• Task:
Please restate the data that follows word for word, with the pictures left out.

*** Opening of Provided material ***

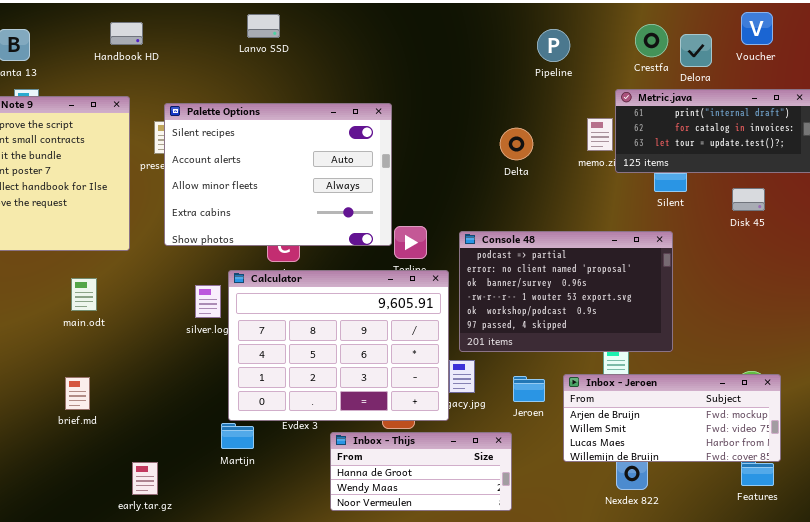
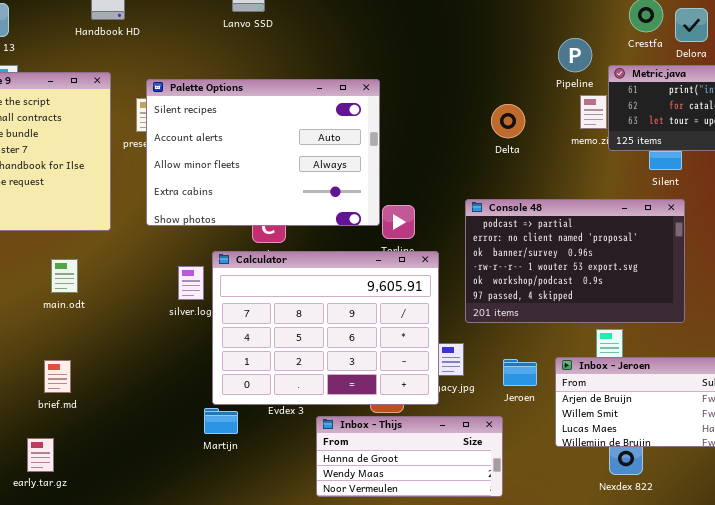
Pipeline: [537,29,570,62] -> [558,38,592,72], moved
Console 48: [459,231,673,352] -> [465,199,685,323], moved
early.tar.gz: [132,462,158,495] -> [27,438,54,472], moved

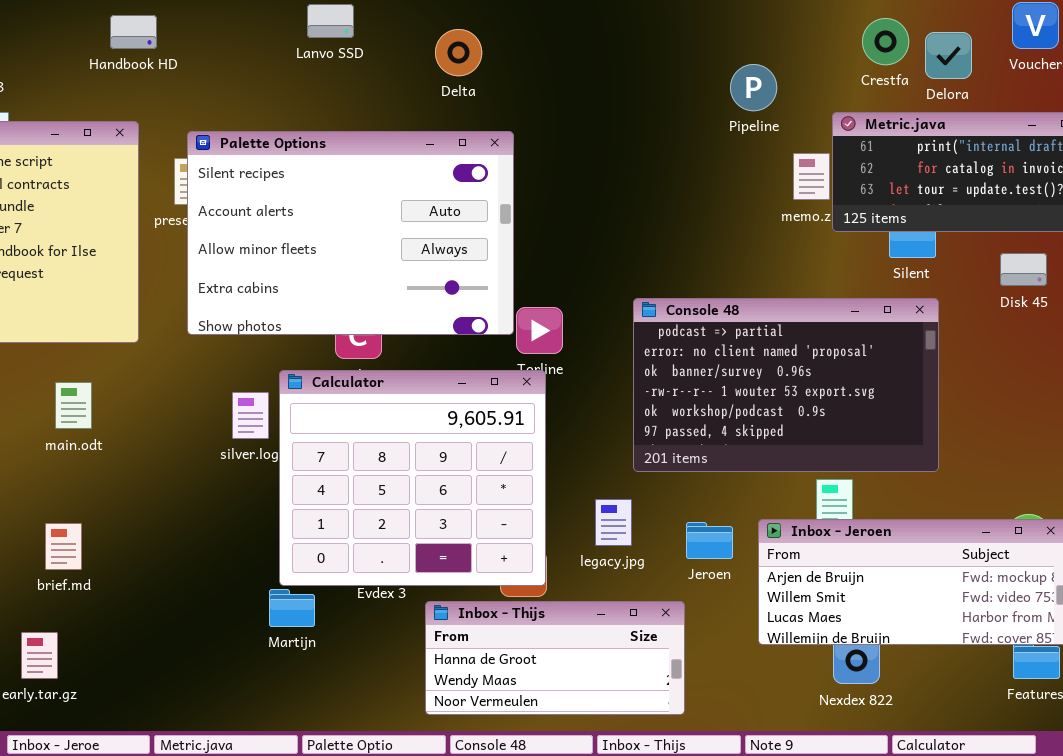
Pipeline: [558,38,592,72] -> [730,64,777,111], moved
Delta: [491,104,525,138] -> [435,29,482,76], moved
Calculator: [212,251,439,405] -> [279,370,546,586], resized

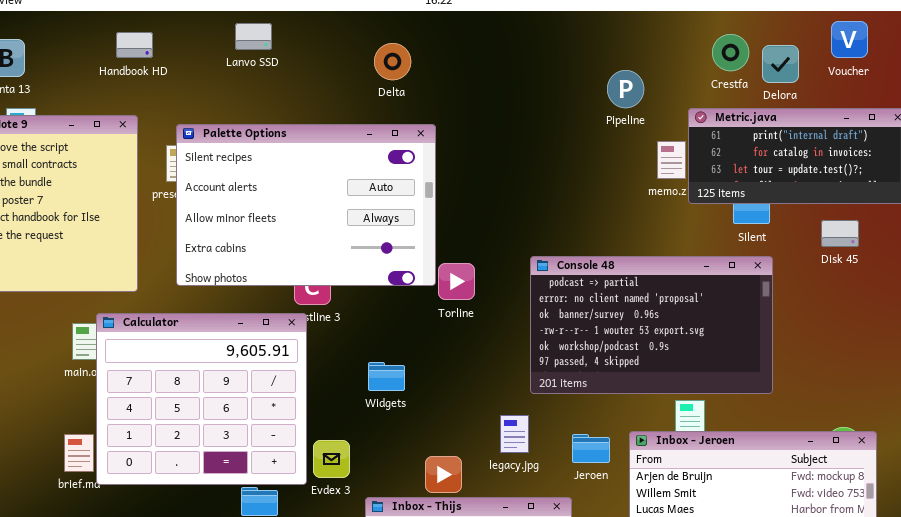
Lanvo SSD: [307,4,354,38] -> [235,23,272,50], moved
Calculator: [279,370,546,586] -> [96,313,307,485], moved

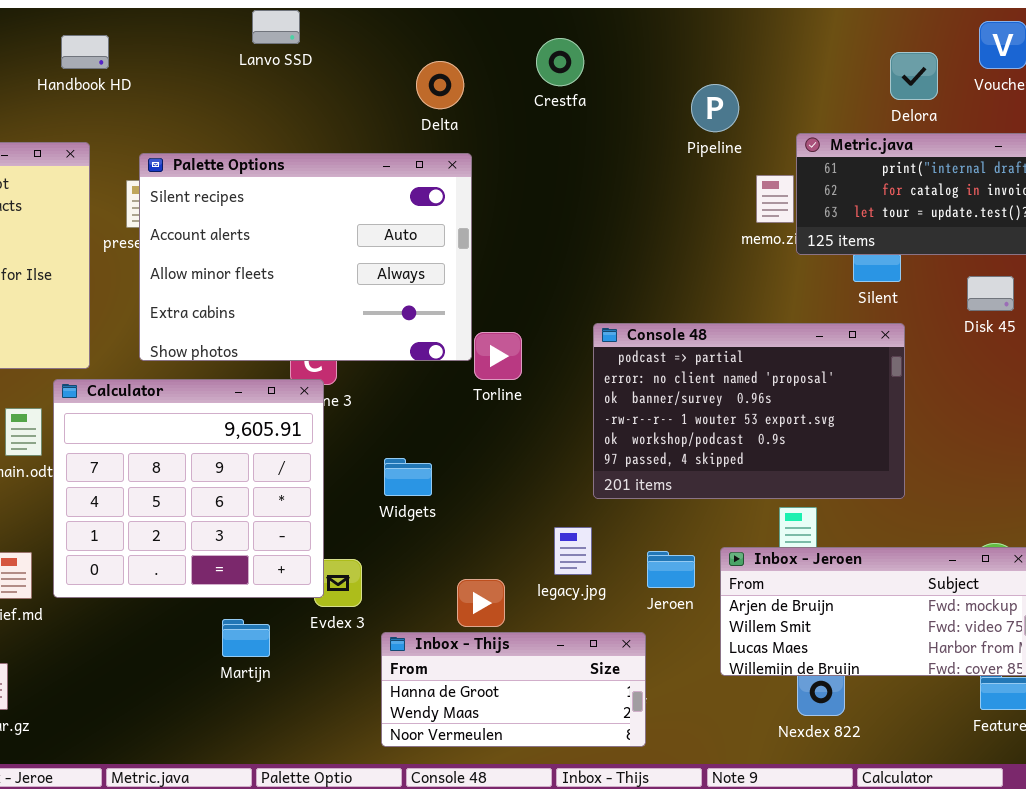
Lanvo SSD: [235,23,272,50] -> [252,10,300,44], moved
Crestfa: [712,34,749,71] -> [536,38,584,86], moved
Delta: [374,43,411,80] -> [416,61,464,109], moved
Calculator: [96,313,307,485] -> [53,379,324,598], moved

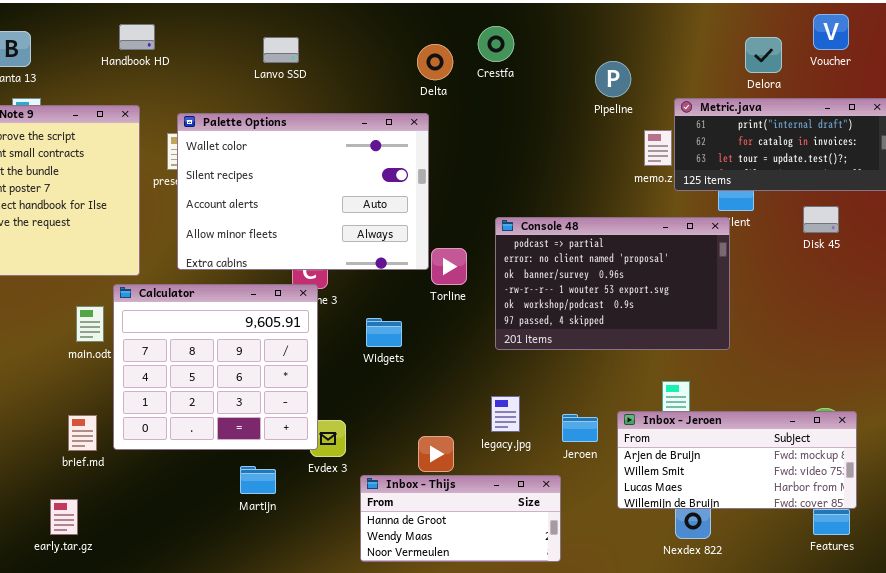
Lanvo SSD: [252,10,300,44] -> [263,37,299,63], moved
Delta: [416,61,464,109] -> [417,44,453,80], moved
Palette Options: [139,153,472,361] -> [177,113,429,270], scrolled up 1 row
Console 48: [593,323,905,499] -> [495,217,730,350], moved
Widgets: [384,458,432,496] -> [366,318,402,347], moved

*** Close of Provided material ***

• Response for this exercise:
Pipeline: [537,29,570,62] -> [558,38,592,72], moved
Console 48: [459,231,673,352] -> [465,199,685,323], moved
early.tar.gz: [132,462,158,495] -> [27,438,54,472], moved

Pipeline: [558,38,592,72] -> [730,64,777,111], moved
Delta: [491,104,525,138] -> [435,29,482,76], moved
Calculator: [212,251,439,405] -> [279,370,546,586], resized

Lanvo SSD: [307,4,354,38] -> [235,23,272,50], moved
Calculator: [279,370,546,586] -> [96,313,307,485], moved

Lanvo SSD: [235,23,272,50] -> [252,10,300,44], moved
Crestfa: [712,34,749,71] -> [536,38,584,86], moved
Delta: [374,43,411,80] -> [416,61,464,109], moved
Calculator: [96,313,307,485] -> [53,379,324,598], moved

Lanvo SSD: [252,10,300,44] -> [263,37,299,63], moved
Delta: [416,61,464,109] -> [417,44,453,80], moved
Palette Options: [139,153,472,361] -> [177,113,429,270], scrolled up 1 row
Console 48: [593,323,905,499] -> [495,217,730,350], moved
Widgets: [384,458,432,496] -> [366,318,402,347], moved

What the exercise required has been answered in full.